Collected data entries
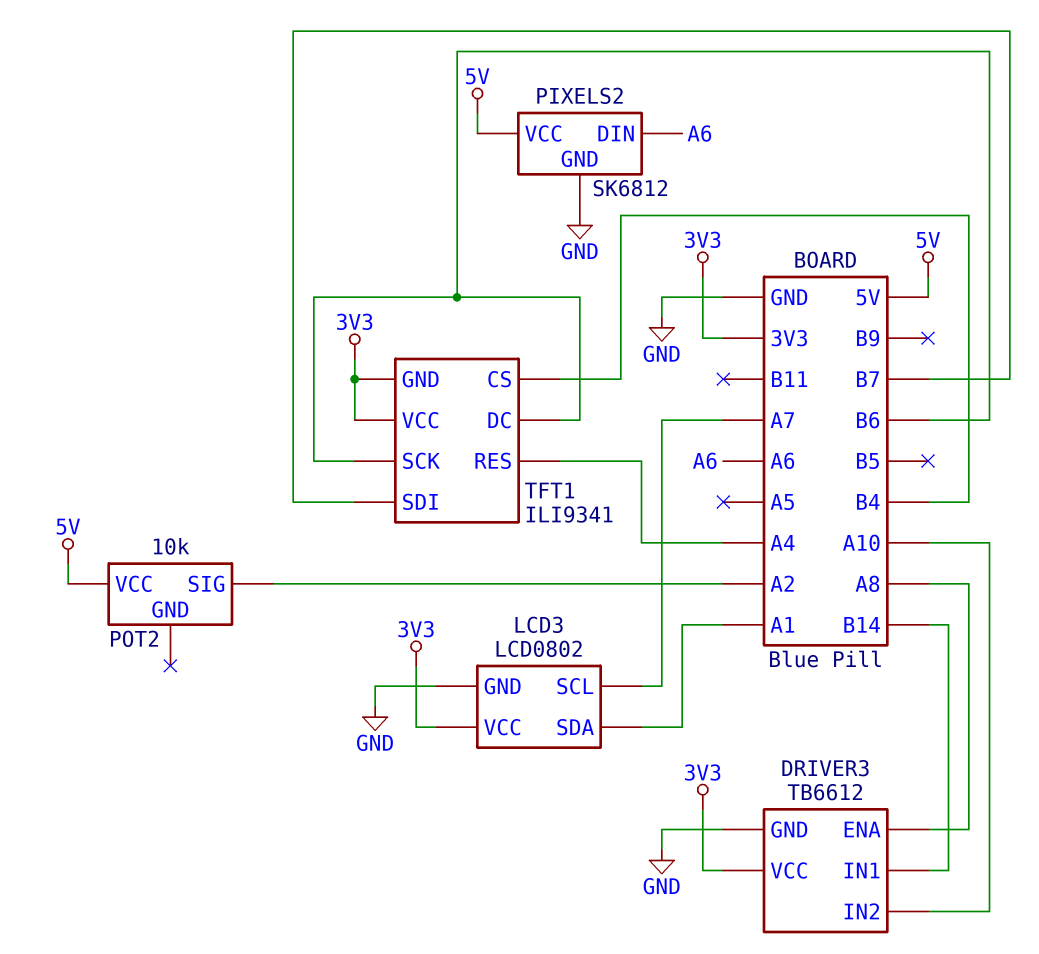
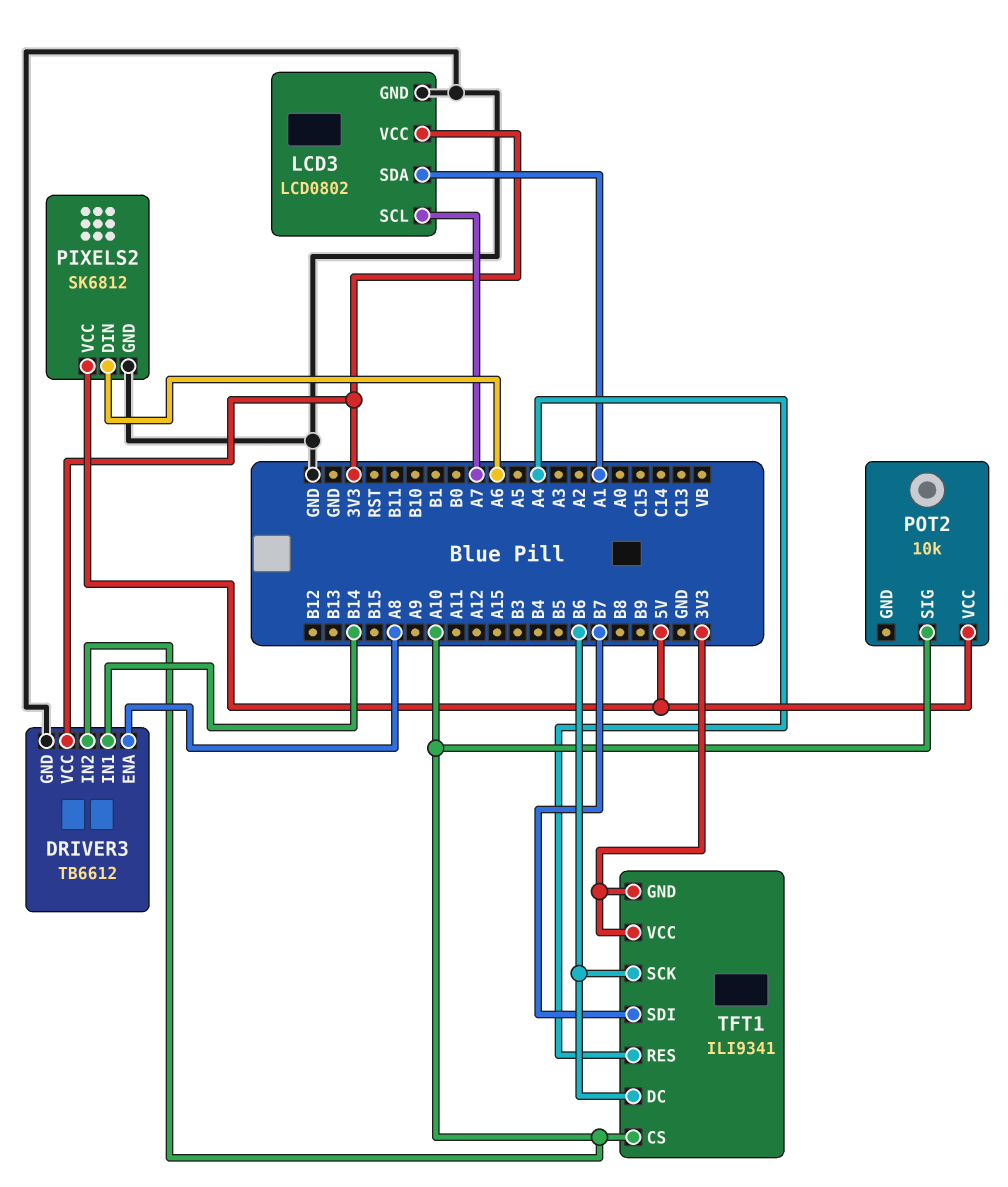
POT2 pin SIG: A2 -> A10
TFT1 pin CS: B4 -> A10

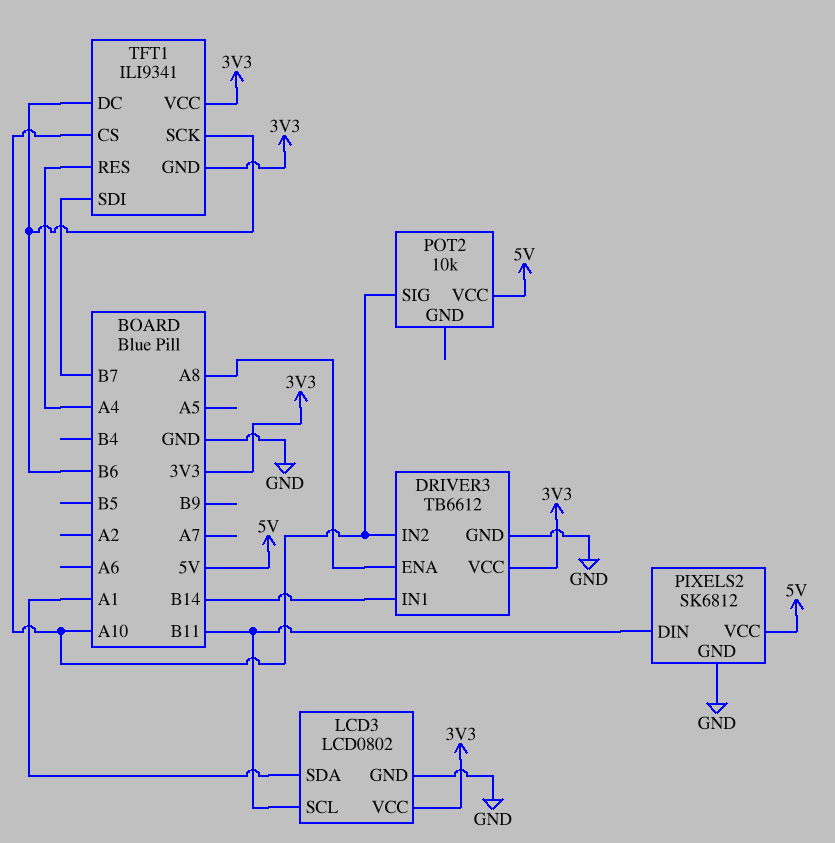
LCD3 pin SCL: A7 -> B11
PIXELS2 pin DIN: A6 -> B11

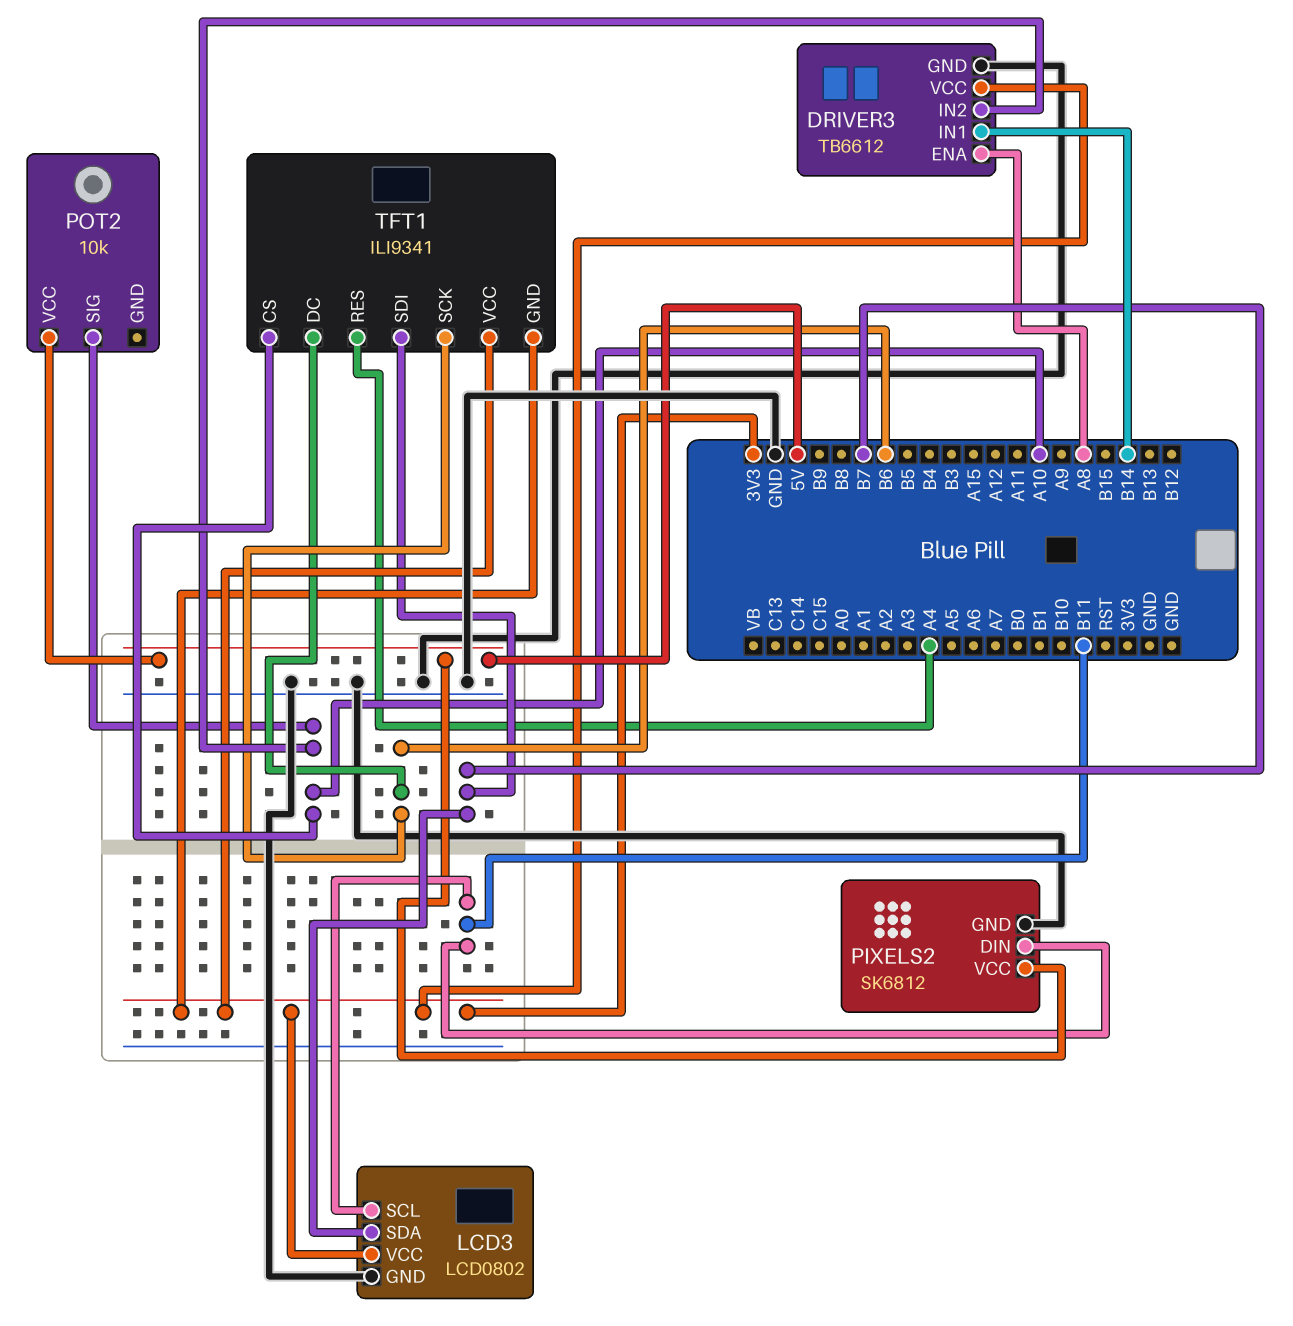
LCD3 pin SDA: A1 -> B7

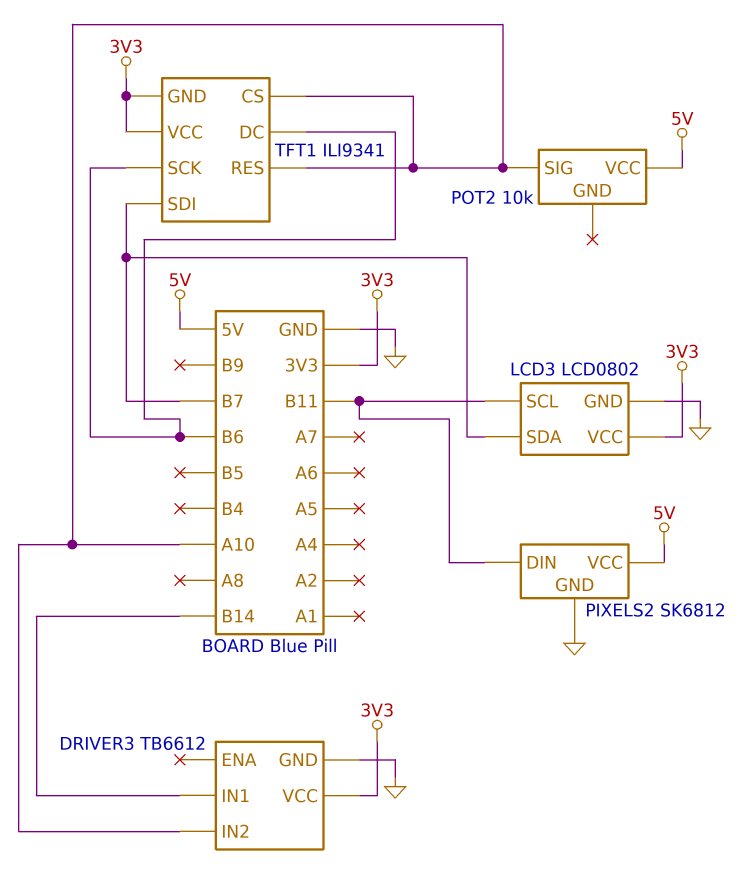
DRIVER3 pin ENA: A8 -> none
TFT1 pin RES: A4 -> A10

> [What you should do] Since the pictures don't belong in the copy, copy only the rest of the entries above exactly.

> [Finished task]
POT2 pin SIG: A2 -> A10
TFT1 pin CS: B4 -> A10

LCD3 pin SCL: A7 -> B11
PIXELS2 pin DIN: A6 -> B11

LCD3 pin SDA: A1 -> B7

DRIVER3 pin ENA: A8 -> none
TFT1 pin RES: A4 -> A10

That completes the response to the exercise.